● **What is needed**:
Take the line with "BT3 pin RXD: A7 -> D12" as the first line and the last line of the data as the final one. Write out those lines exactly, and no others.

● **Saved entries**:

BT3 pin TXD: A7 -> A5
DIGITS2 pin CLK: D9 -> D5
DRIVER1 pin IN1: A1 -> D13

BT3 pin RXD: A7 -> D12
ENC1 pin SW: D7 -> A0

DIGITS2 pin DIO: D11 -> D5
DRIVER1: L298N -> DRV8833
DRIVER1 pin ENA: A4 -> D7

● **Output of the task**:
BT3 pin RXD: A7 -> D12
ENC1 pin SW: D7 -> A0

DIGITS2 pin DIO: D11 -> D5
DRIVER1: L298N -> DRV8833
DRIVER1 pin ENA: A4 -> D7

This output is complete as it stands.